INSTRUCTIONS FOR THE TASK :: Print the lines of the entries below from the one with "blue star: moved 1 px right, 4 px up" through the final line, exactly as they appear. The pictures are not part of the copy.

*** Opening of SOURCE MATERIAL ***

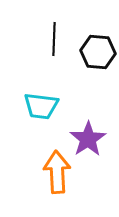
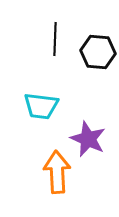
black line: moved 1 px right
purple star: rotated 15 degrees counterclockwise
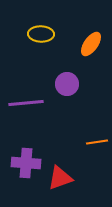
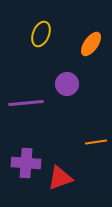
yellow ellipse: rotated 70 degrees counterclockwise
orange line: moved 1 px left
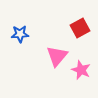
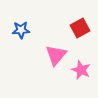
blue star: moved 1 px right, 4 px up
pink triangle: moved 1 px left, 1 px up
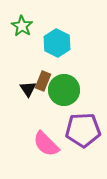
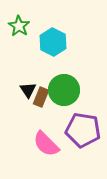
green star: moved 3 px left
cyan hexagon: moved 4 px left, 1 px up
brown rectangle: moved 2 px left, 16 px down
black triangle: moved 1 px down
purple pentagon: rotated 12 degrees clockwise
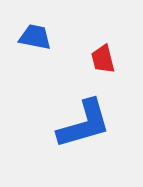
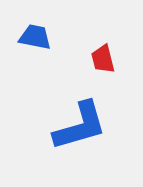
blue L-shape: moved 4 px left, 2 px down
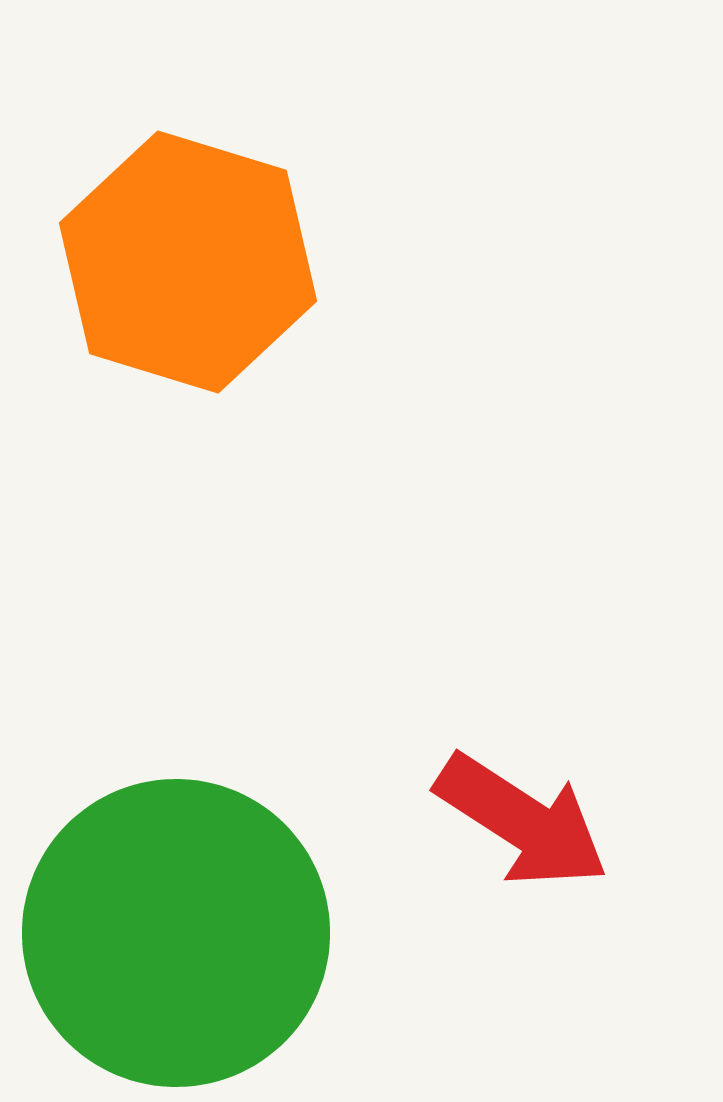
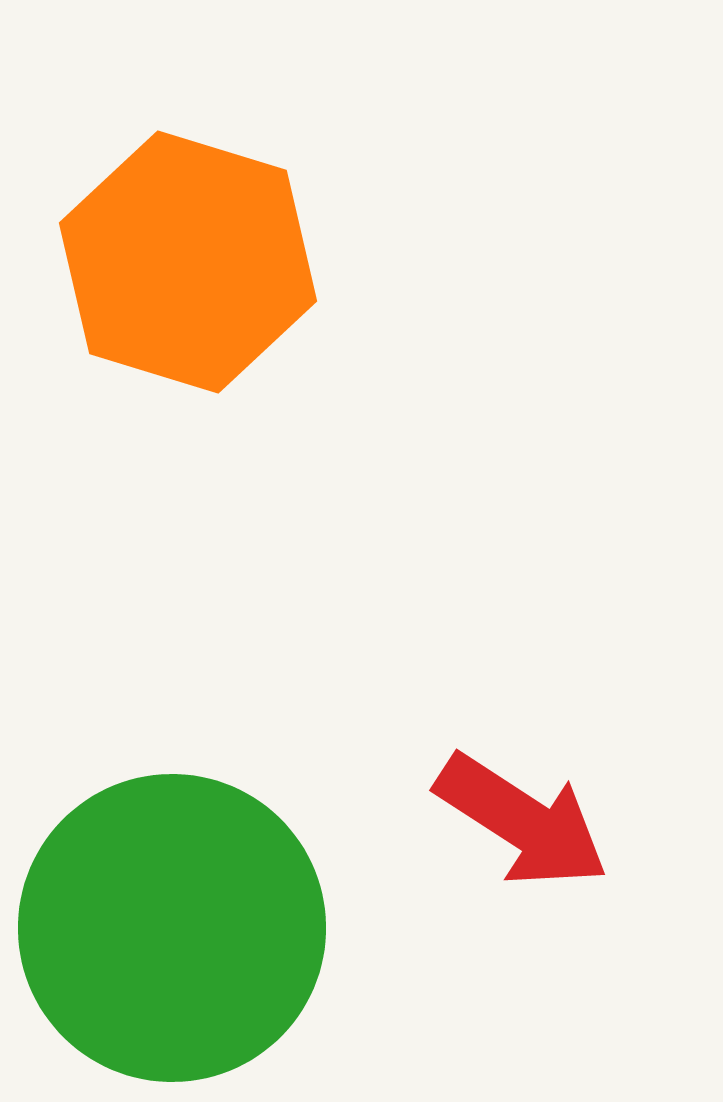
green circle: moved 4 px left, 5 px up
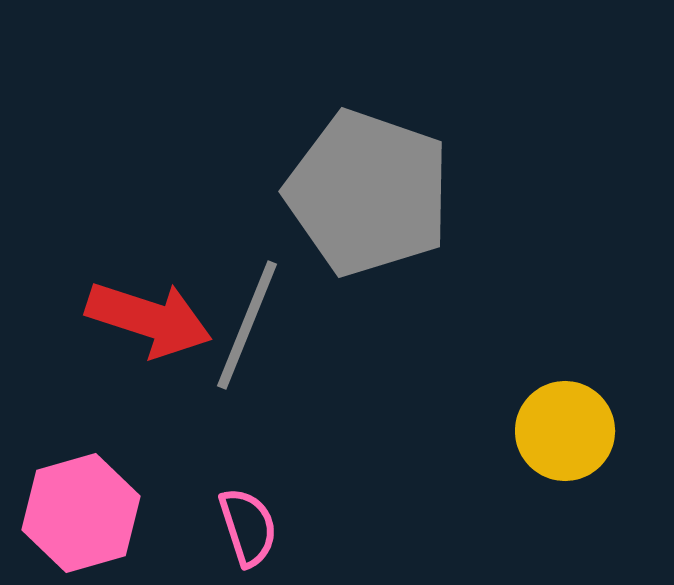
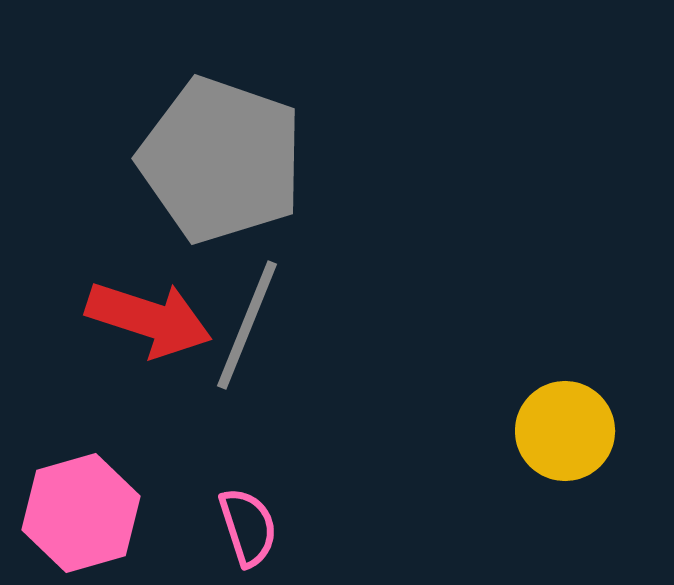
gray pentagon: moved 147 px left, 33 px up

*** Close of SOURCE MATERIAL ***

WRITTEN SOLUTION ::
blue star: moved 1 px right, 4 px up
pink triangle: moved 1 px left, 1 px up
green star: moved 3 px left
cyan hexagon: moved 4 px left, 1 px up
brown rectangle: moved 2 px left, 16 px down
black triangle: moved 1 px down
purple pentagon: rotated 12 degrees clockwise
blue L-shape: moved 4 px left, 2 px down
green circle: moved 4 px left, 5 px up
gray pentagon: moved 147 px left, 33 px up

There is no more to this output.